SOURCE DATA START

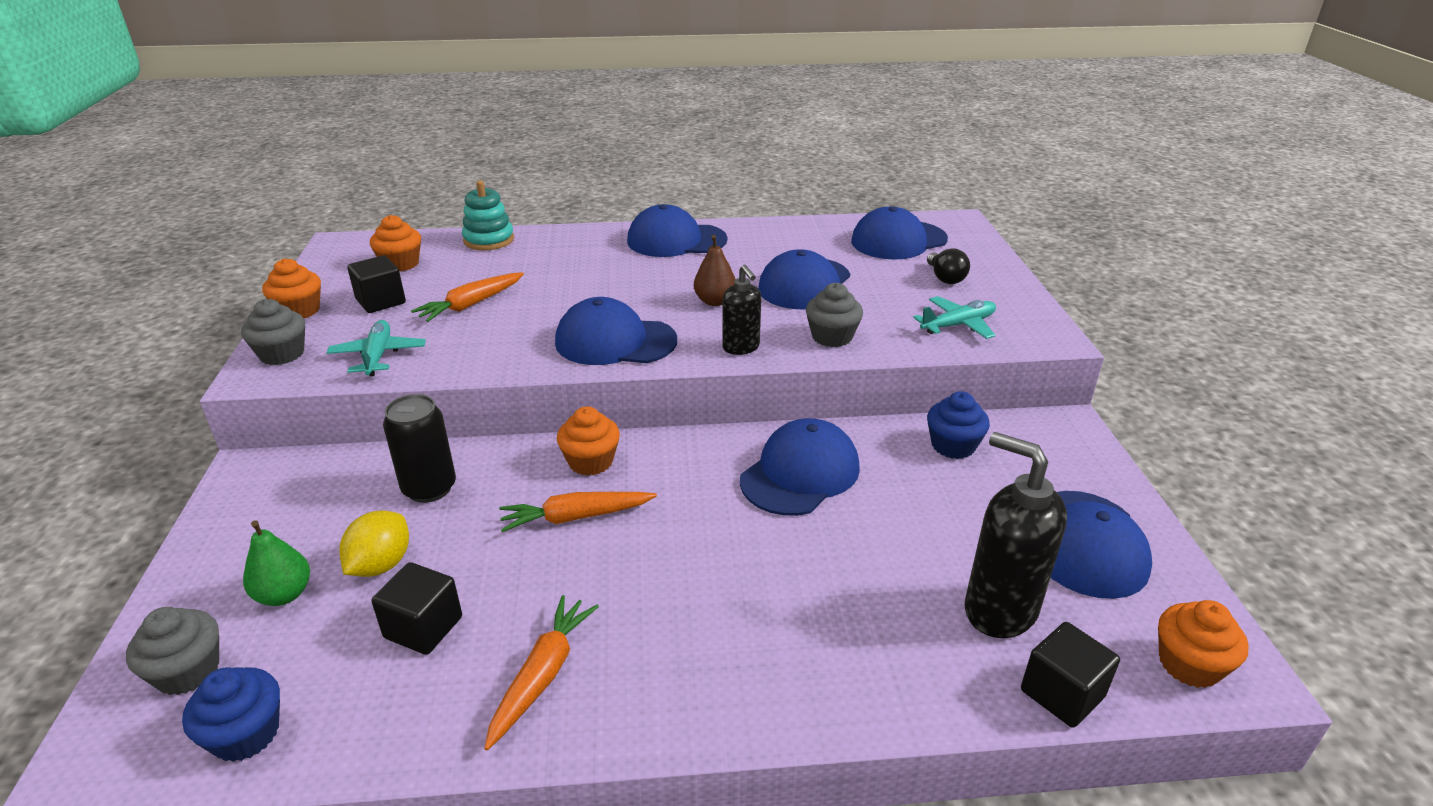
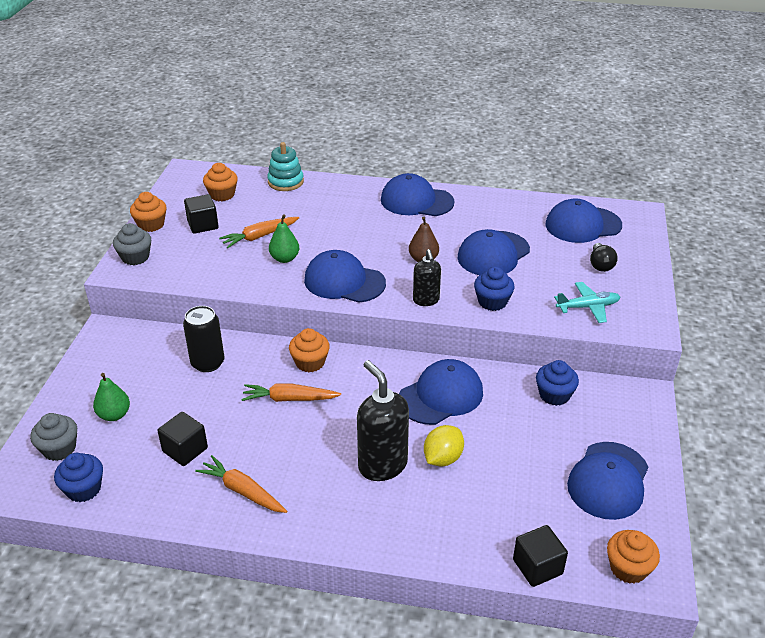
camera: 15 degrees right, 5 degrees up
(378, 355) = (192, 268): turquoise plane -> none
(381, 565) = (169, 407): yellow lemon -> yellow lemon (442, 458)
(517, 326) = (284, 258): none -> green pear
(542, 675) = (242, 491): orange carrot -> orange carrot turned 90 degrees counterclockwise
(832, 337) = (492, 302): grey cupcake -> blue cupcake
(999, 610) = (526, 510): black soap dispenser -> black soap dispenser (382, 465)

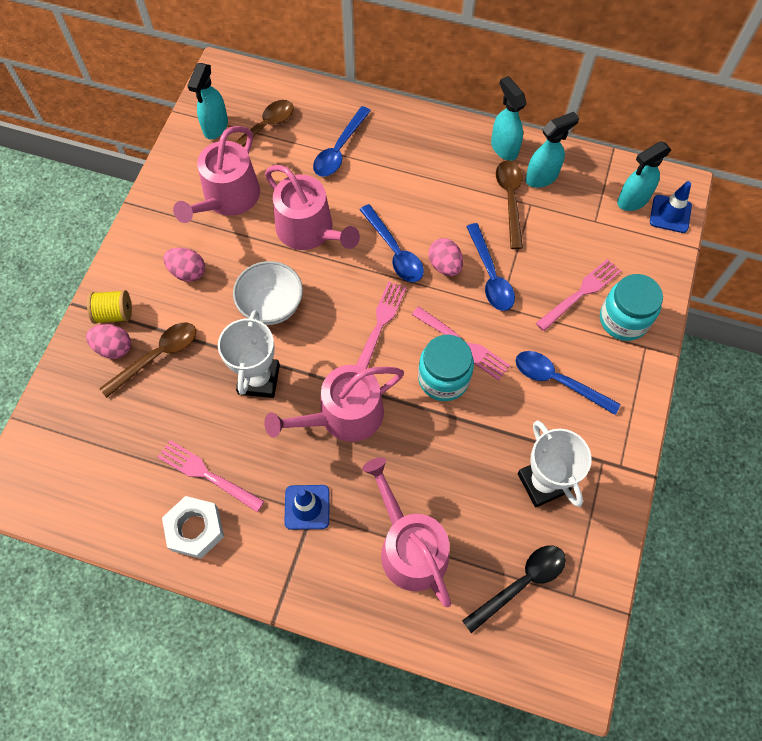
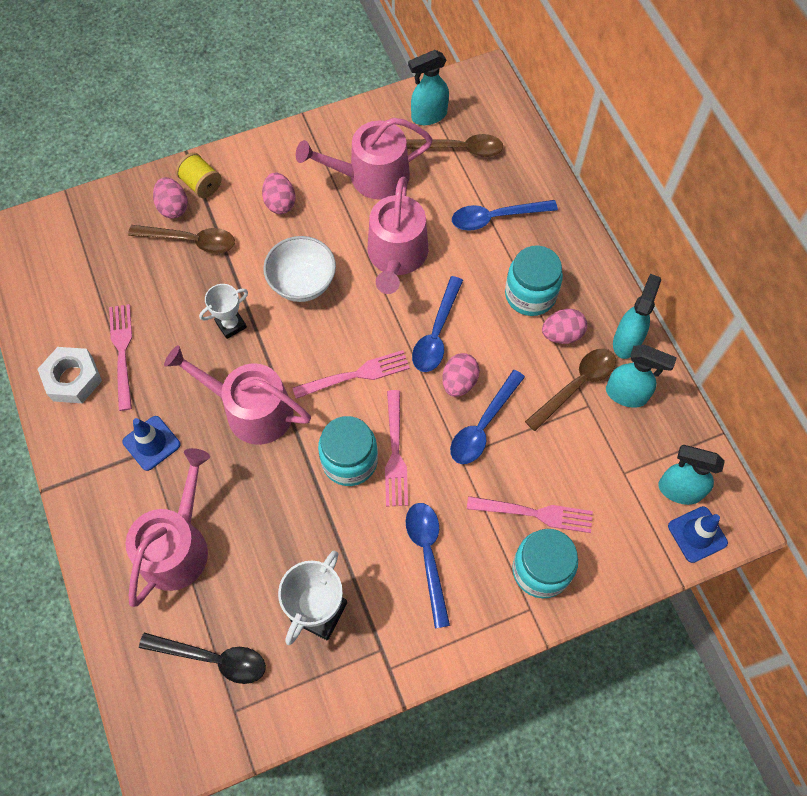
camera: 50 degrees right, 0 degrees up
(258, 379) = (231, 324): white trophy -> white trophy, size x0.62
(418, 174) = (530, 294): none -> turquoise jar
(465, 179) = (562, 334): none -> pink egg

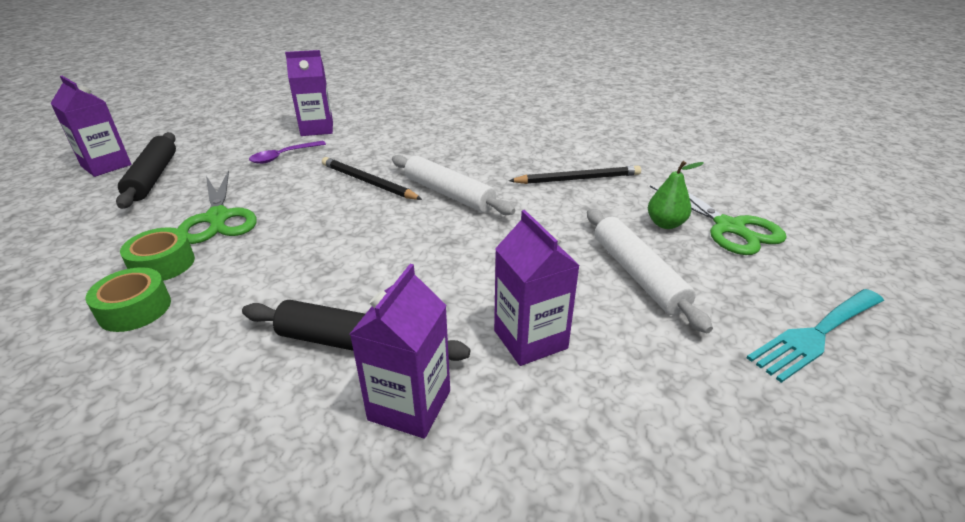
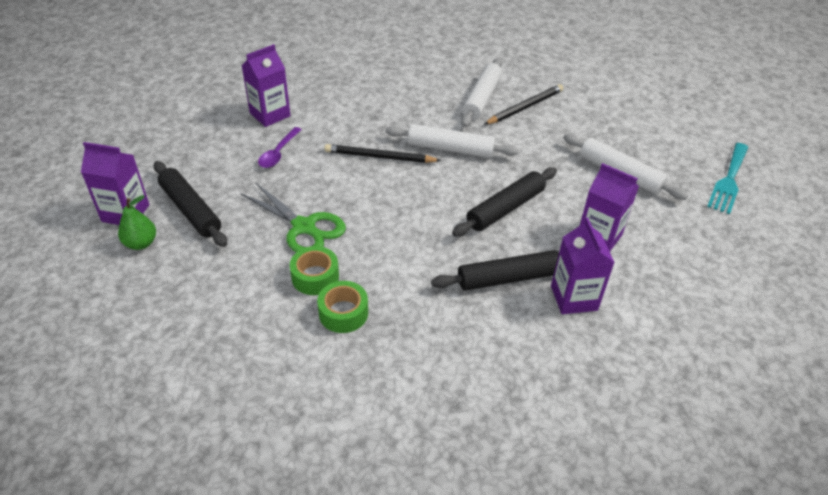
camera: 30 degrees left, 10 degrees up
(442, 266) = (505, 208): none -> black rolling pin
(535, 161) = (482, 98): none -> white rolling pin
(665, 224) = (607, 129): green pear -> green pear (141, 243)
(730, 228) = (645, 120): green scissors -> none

SOURCE DATA END

▶ [TASK TO CARRY OUT]:
Your answer must be an exact copy of every entry, with no pictures in it.

▶ [ANSWER SPACE]:
camera: 15 degrees right, 5 degrees up
(378, 355) = (192, 268): turquoise plane -> none
(381, 565) = (169, 407): yellow lemon -> yellow lemon (442, 458)
(517, 326) = (284, 258): none -> green pear
(542, 675) = (242, 491): orange carrot -> orange carrot turned 90 degrees counterclockwise
(832, 337) = (492, 302): grey cupcake -> blue cupcake
(999, 610) = (526, 510): black soap dispenser -> black soap dispenser (382, 465)

camera: 50 degrees right, 0 degrees up
(258, 379) = (231, 324): white trophy -> white trophy, size x0.62
(418, 174) = (530, 294): none -> turquoise jar
(465, 179) = (562, 334): none -> pink egg

camera: 30 degrees left, 10 degrees up
(442, 266) = (505, 208): none -> black rolling pin
(535, 161) = (482, 98): none -> white rolling pin
(665, 224) = (607, 129): green pear -> green pear (141, 243)
(730, 228) = (645, 120): green scissors -> none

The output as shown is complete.